> [Work to be completed]: How many lines in the listing below include the word "yellow"? Answer with the number and nothing else.

> [Data shown]:
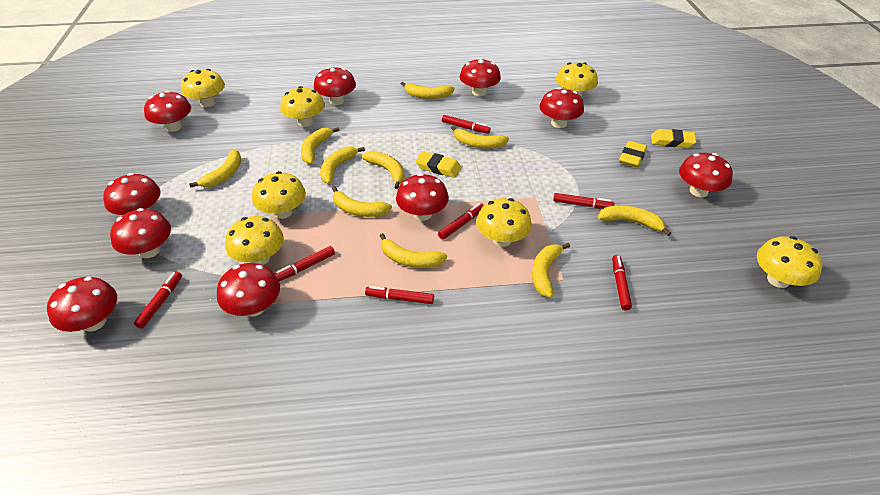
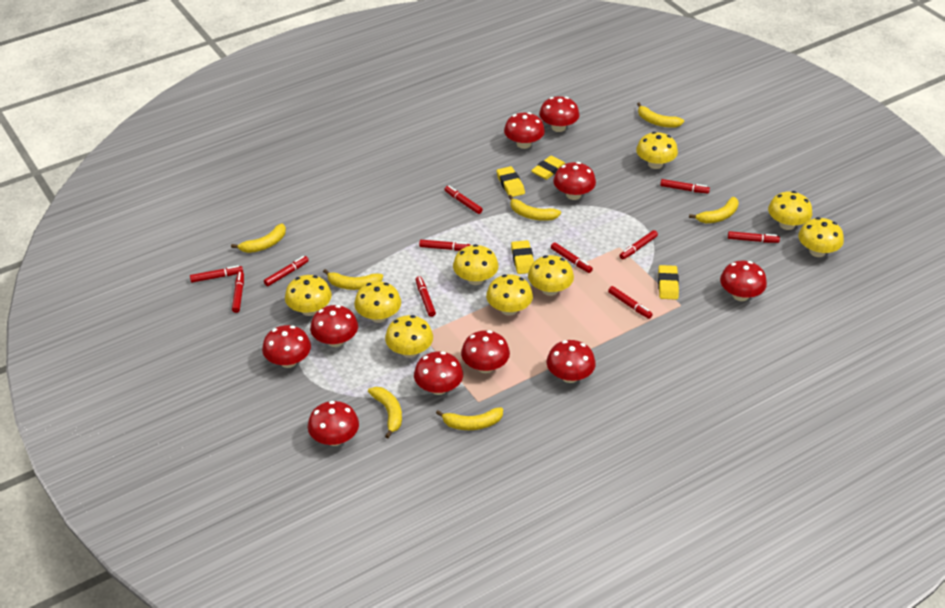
red marker: 7 -> 11
yellow banana: 10 -> 7
yellow eraser: 3 -> 4
yellow mushroom: 7 -> 9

> [Completed exercise]: 3